> [Task requirements]
In the data that follows, find each line containing "Handy" and copy it.
'''
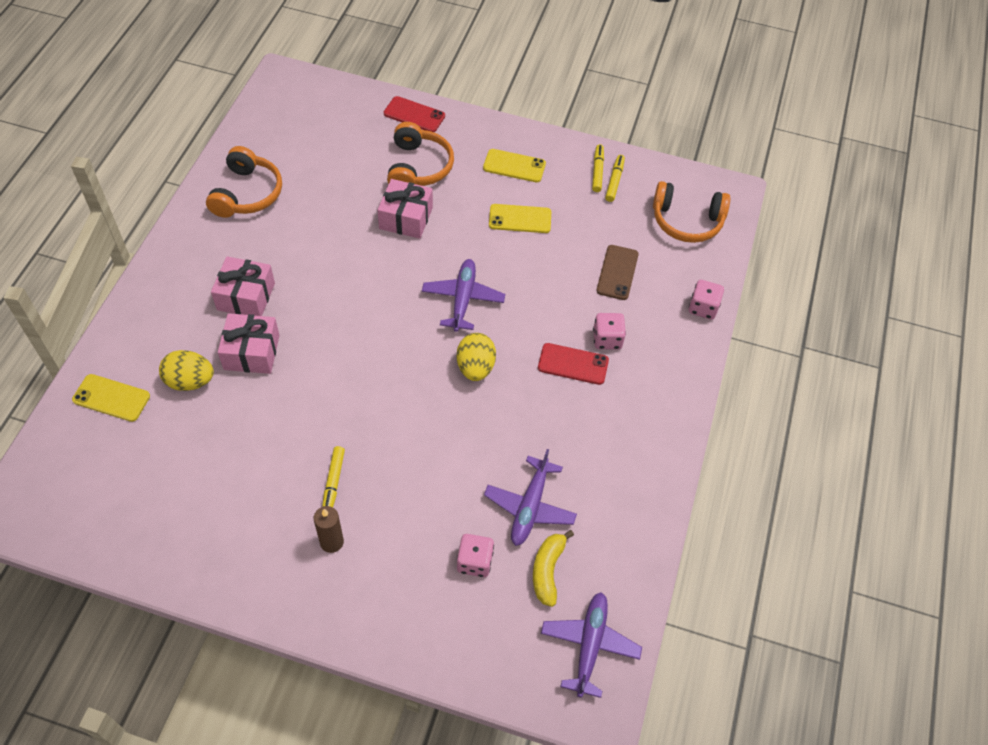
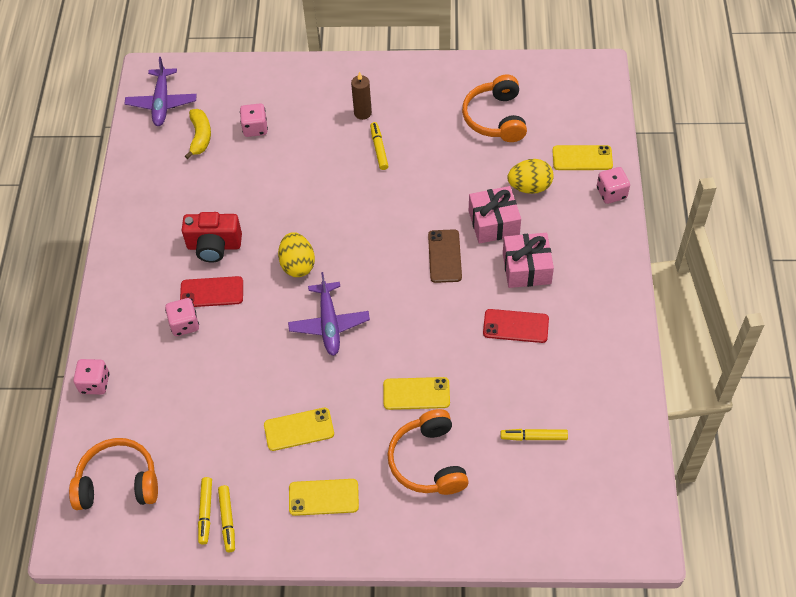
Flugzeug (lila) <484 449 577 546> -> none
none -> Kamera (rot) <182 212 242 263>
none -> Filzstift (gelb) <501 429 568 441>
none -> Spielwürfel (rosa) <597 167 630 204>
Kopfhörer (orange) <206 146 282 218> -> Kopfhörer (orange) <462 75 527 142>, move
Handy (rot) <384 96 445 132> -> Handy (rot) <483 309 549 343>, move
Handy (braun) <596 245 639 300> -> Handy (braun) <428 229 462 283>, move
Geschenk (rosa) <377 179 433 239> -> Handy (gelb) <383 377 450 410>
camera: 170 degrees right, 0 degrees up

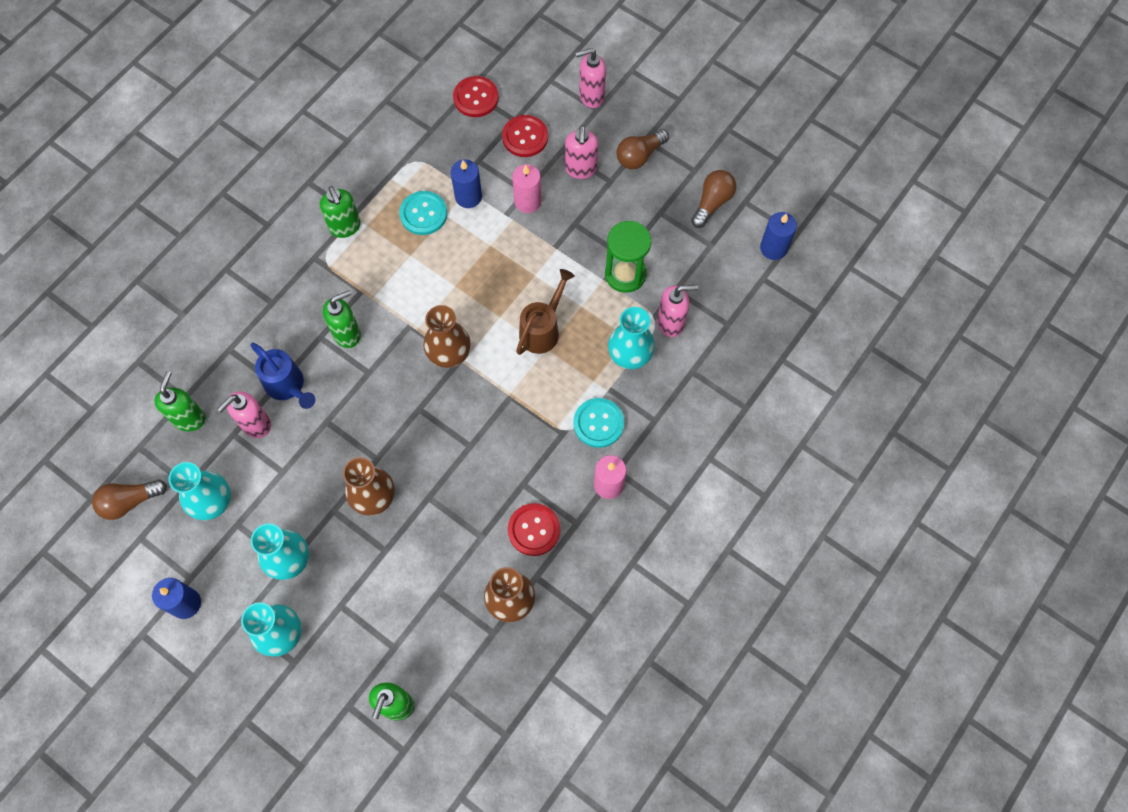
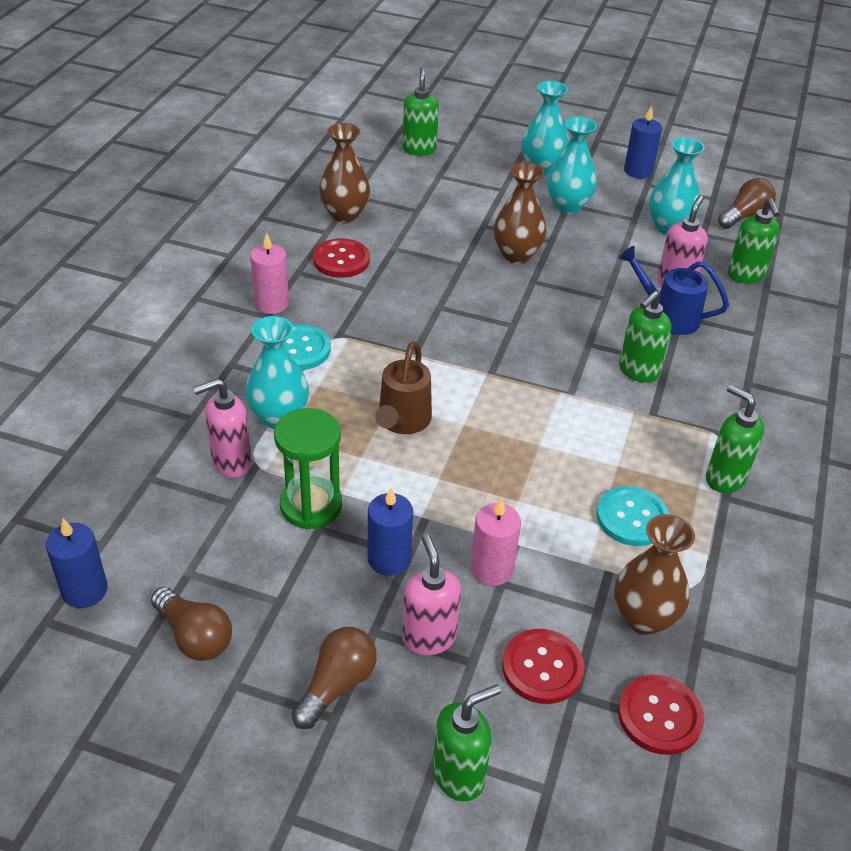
Vase (braun) <423 305 470 368> -> Vase (braun) <614 514 695 635>, move
Kerze (blau) <451 159 482 208> -> Kerze (blau) <368 488 413 576>, move
Seifenspender (rosa) <576 48 606 108> -> Seifenspender (grün) <433 684 501 801>
Glühbirne (braun) <691 170 736 228> -> Glühbirne (braun) <151 587 232 661>, 60 degrees counterclockwise
camera: 160 degrees right, 25 degrees down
'''
> [Output]
Handy (rot) <384 96 445 132> -> Handy (rot) <483 309 549 343>, move
Handy (braun) <596 245 639 300> -> Handy (braun) <428 229 462 283>, move
Geschenk (rosa) <377 179 433 239> -> Handy (gelb) <383 377 450 410>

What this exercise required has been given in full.